• GOAL OF THE EXERCISE
Where an entry contains a picture, skip the picture and write out everything else exactly.

Start of PROVIDED DATA

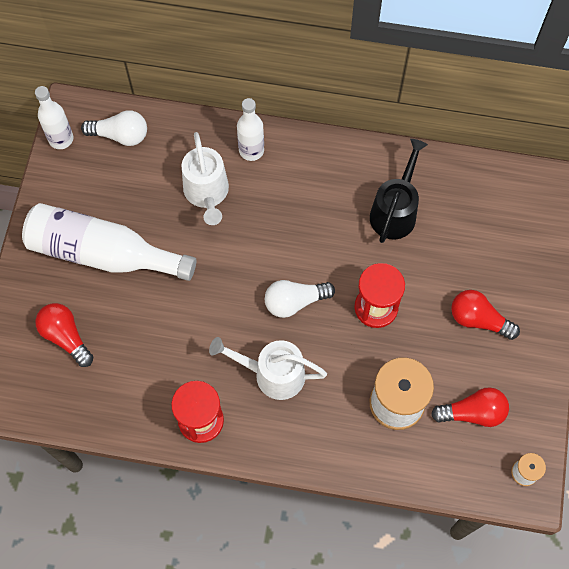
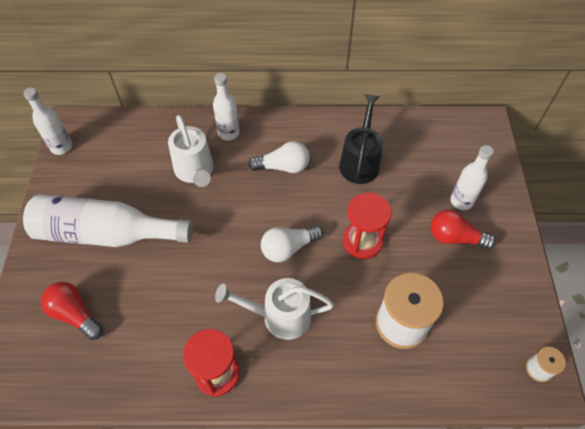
camera: 10 degrees left, 10 degrees down
(120, 135) = (114, 137): white light bulb -> white light bulb (283, 167)
(473, 413) = (474, 320): red light bulb -> none
(498, 278) = (461, 201): none -> white bottle

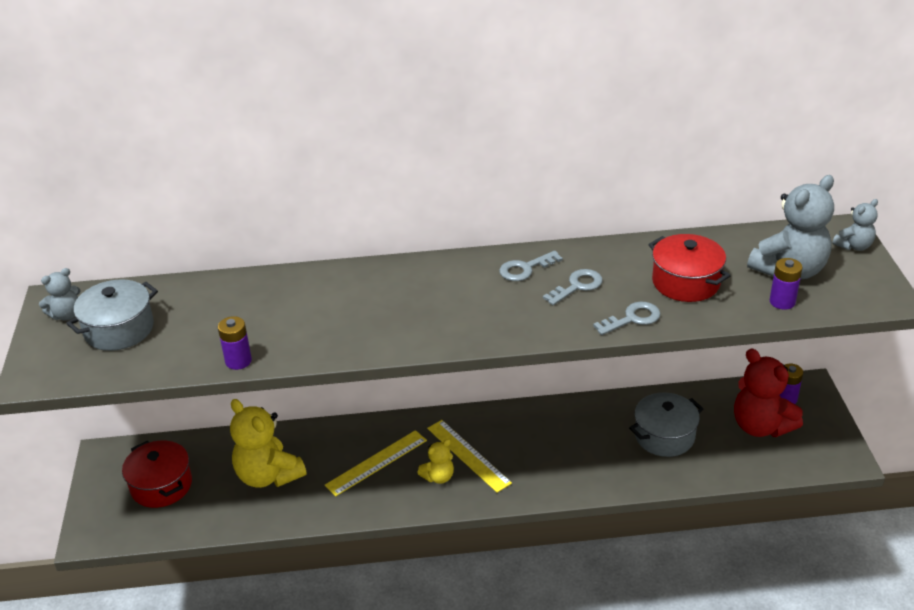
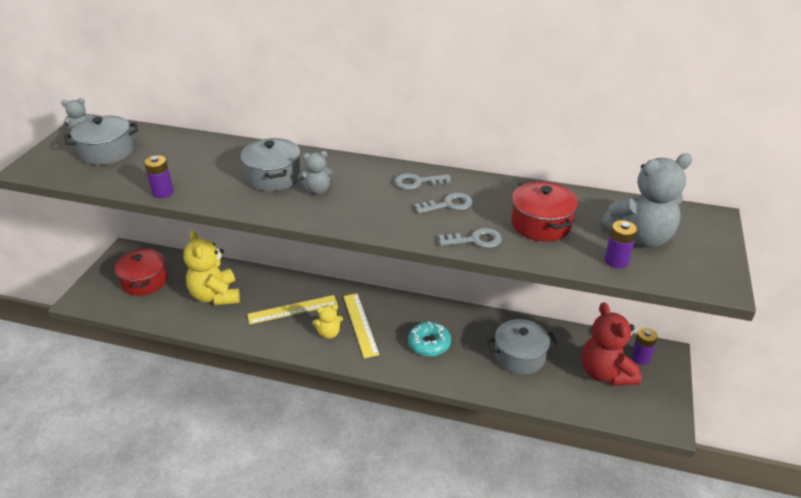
camera: 20 degrees right, 0 degrees up
(357, 306) = (273, 177): none -> grey pot
(559, 453) = (429, 344): none -> turquoise donut
(854, 246) = (714, 233): grey teddy bear -> grey teddy bear (317, 190)

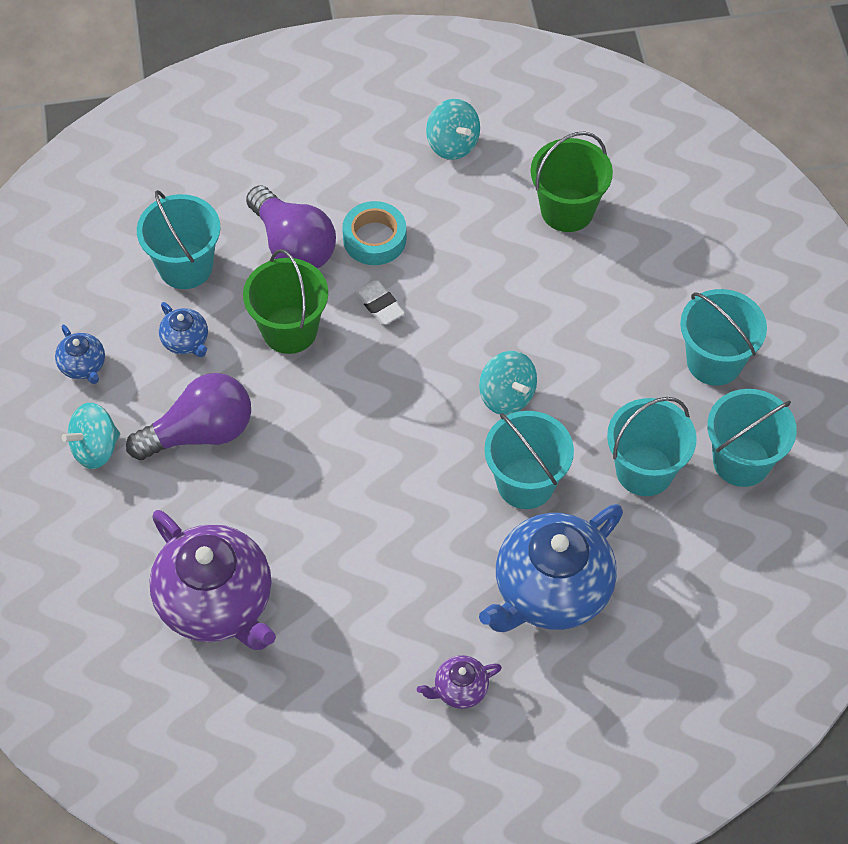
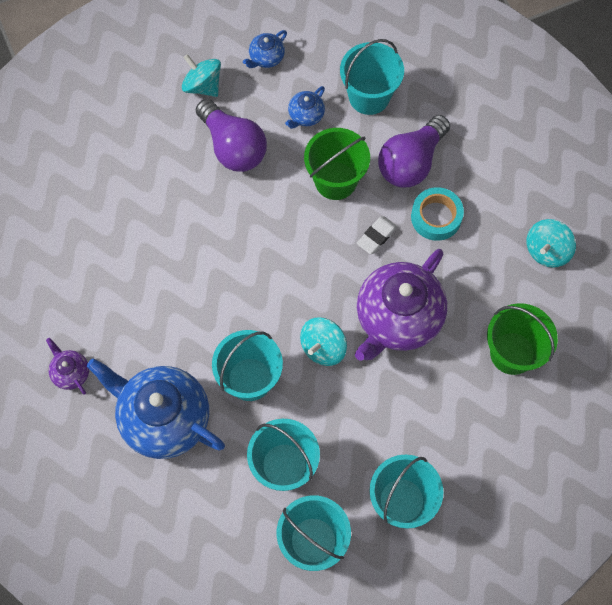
camera: 75 degrees right, 10 degrees up
(216, 603) = (102, 196): purple teapot -> purple teapot (397, 318)

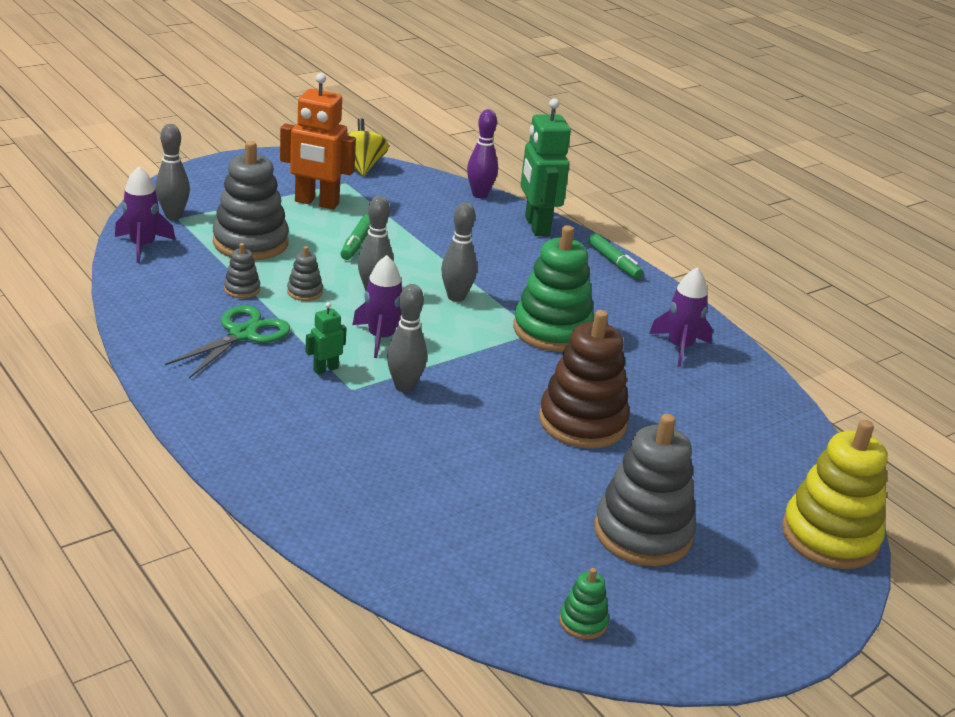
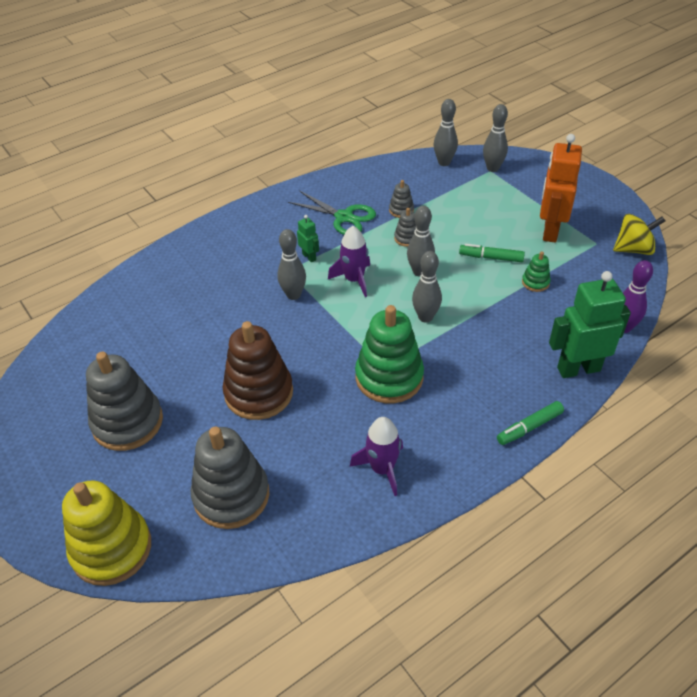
camera: 95 degrees right, 15 degrees up
(142, 246) = (444, 162): purple rocket -> grey bowling pin
(250, 243) = (468, 206): grey stacking toy -> grey stacking toy (231, 495)
(583, 622) = (48, 386): green stacking toy -> green stacking toy (535, 282)

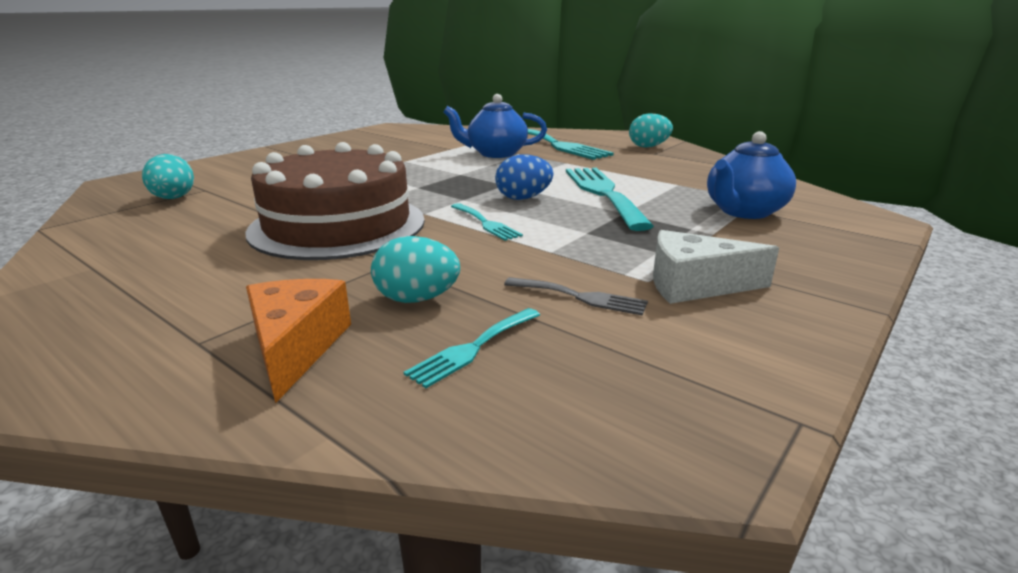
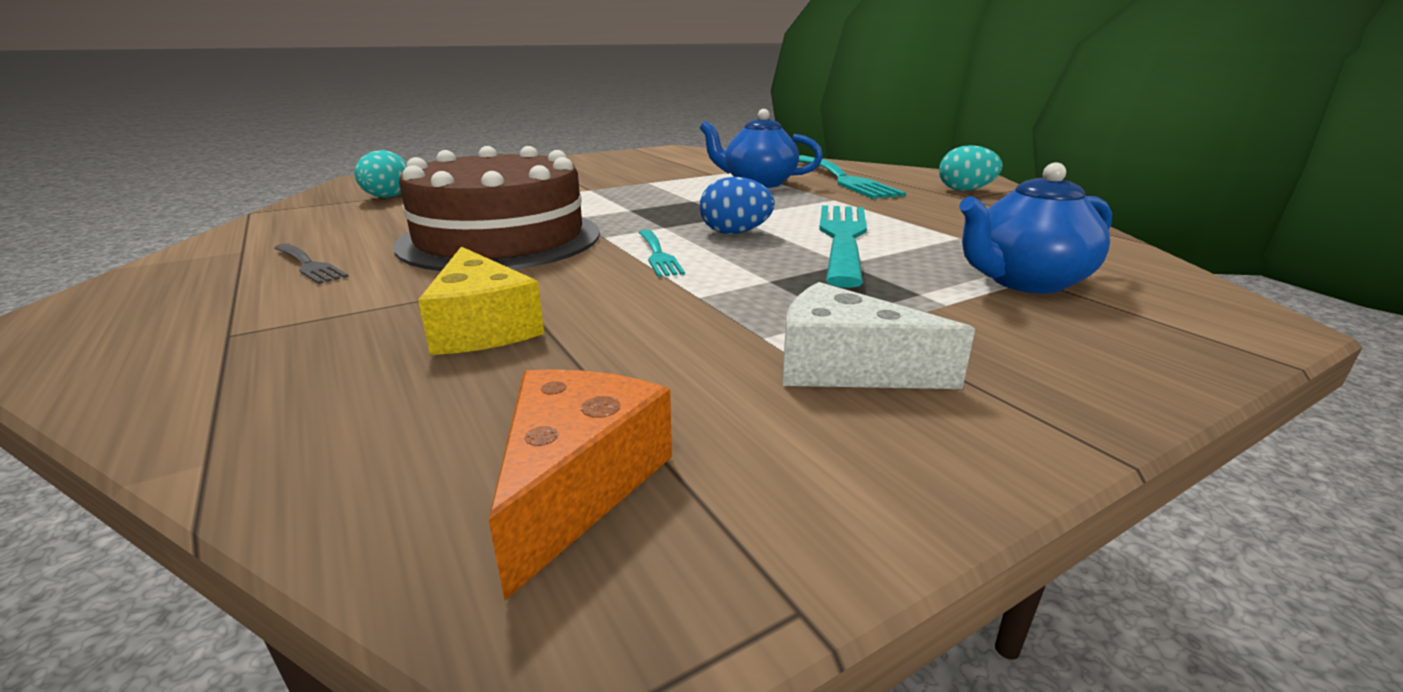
camera: 20 degrees right, 0 degrees up
(296, 347) = (302, 356): orange cheese -> orange cheese (577, 484)
(417, 299) = (482, 327): turquoise egg -> yellow cheese
(473, 348) = (472, 394): turquoise fork -> none
(580, 297) = (671, 356): grey fork -> grey fork (309, 265)

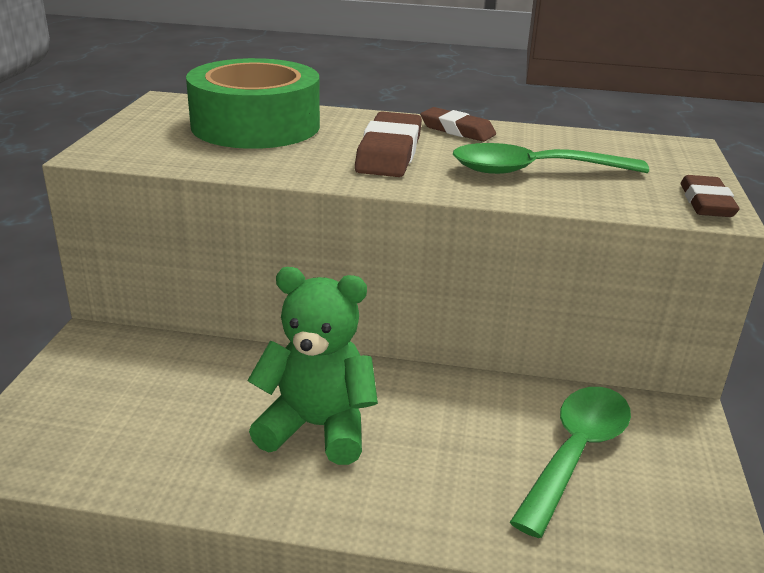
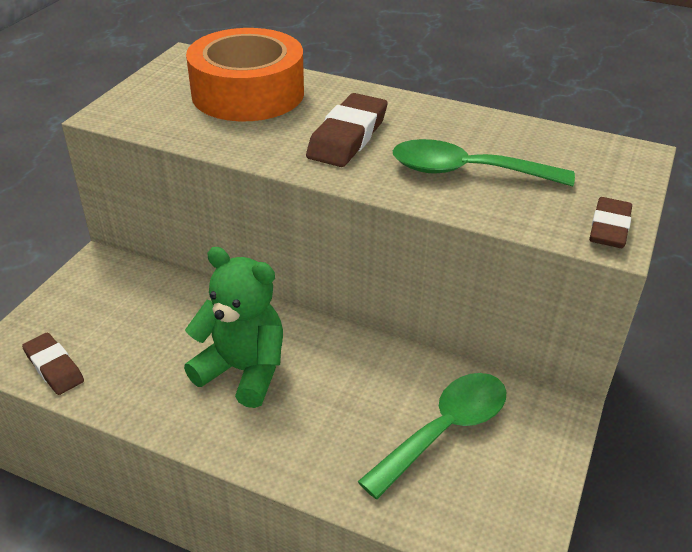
camera: 15 degrees right, 10 degrees up
(255, 125) = (248, 93): green tape -> orange tape
(457, 130) = (424, 114): brown eraser -> brown eraser (54, 367)

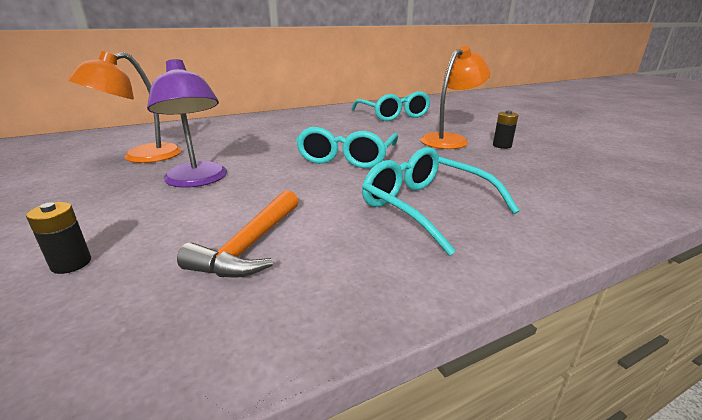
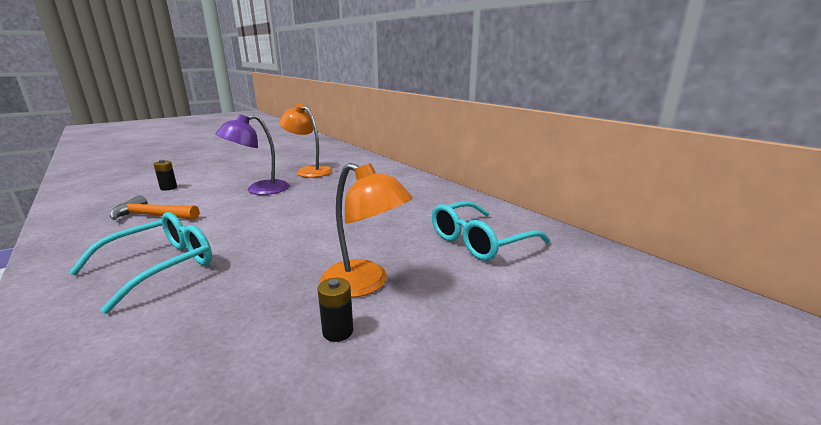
camera: 80 degrees right, 5 degrees down
(347, 157) = (298, 227): turquoise glasses -> none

End of PROVIDED DATA

• OUTPUT FOR THIS TASK
camera: 10 degrees left, 10 degrees down
(120, 135) = (114, 137): white light bulb -> white light bulb (283, 167)
(473, 413) = (474, 320): red light bulb -> none
(498, 278) = (461, 201): none -> white bottle

camera: 20 degrees right, 0 degrees up
(357, 306) = (273, 177): none -> grey pot
(559, 453) = (429, 344): none -> turquoise donut
(854, 246) = (714, 233): grey teddy bear -> grey teddy bear (317, 190)

camera: 75 degrees right, 10 degrees up
(216, 603) = (102, 196): purple teapot -> purple teapot (397, 318)

camera: 95 degrees right, 15 degrees up
(142, 246) = (444, 162): purple rocket -> grey bowling pin
(250, 243) = (468, 206): grey stacking toy -> grey stacking toy (231, 495)
(583, 622) = (48, 386): green stacking toy -> green stacking toy (535, 282)

camera: 20 degrees right, 0 degrees up
(296, 347) = (302, 356): orange cheese -> orange cheese (577, 484)
(417, 299) = (482, 327): turquoise egg -> yellow cheese
(473, 348) = (472, 394): turquoise fork -> none
(580, 297) = (671, 356): grey fork -> grey fork (309, 265)

camera: 15 degrees right, 10 degrees up
(255, 125) = (248, 93): green tape -> orange tape
(457, 130) = (424, 114): brown eraser -> brown eraser (54, 367)

camera: 80 degrees right, 5 degrees down
(347, 157) = (298, 227): turquoise glasses -> none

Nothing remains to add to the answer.